What you will do ▸ Copy each line from the listing below where the word "white" shows up.

Records supplied ▸
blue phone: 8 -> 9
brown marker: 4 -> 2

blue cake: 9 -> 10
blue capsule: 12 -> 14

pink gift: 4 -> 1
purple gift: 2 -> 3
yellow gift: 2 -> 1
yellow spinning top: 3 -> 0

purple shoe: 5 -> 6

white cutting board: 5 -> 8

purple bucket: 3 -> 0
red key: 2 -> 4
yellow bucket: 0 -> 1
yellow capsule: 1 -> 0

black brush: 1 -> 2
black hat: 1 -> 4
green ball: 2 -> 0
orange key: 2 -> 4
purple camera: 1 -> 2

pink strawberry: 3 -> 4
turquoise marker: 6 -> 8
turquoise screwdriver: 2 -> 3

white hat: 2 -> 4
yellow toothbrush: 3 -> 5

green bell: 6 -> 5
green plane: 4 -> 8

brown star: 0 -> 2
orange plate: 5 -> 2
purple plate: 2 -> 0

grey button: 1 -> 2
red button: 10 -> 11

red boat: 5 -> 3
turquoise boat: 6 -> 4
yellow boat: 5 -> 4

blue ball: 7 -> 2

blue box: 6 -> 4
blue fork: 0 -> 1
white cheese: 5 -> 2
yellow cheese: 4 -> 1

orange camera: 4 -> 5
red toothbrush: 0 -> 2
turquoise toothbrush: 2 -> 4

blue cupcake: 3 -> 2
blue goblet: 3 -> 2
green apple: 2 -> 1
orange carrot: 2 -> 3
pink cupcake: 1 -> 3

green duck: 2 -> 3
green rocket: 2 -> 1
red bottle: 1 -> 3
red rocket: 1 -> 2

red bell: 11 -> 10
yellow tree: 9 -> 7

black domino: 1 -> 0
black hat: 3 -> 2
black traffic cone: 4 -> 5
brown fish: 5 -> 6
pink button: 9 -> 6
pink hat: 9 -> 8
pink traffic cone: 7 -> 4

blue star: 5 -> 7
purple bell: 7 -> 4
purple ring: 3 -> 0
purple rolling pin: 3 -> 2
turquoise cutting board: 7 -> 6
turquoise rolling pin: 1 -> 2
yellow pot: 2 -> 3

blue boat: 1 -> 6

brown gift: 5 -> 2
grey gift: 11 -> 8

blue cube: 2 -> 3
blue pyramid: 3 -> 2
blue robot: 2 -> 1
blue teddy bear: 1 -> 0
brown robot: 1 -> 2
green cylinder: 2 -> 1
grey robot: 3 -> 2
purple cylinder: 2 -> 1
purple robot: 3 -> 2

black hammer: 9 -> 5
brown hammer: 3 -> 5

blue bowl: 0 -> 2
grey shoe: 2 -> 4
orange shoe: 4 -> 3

Worked solution ▸
white cutting board: 5 -> 8
white hat: 2 -> 4
white cheese: 5 -> 2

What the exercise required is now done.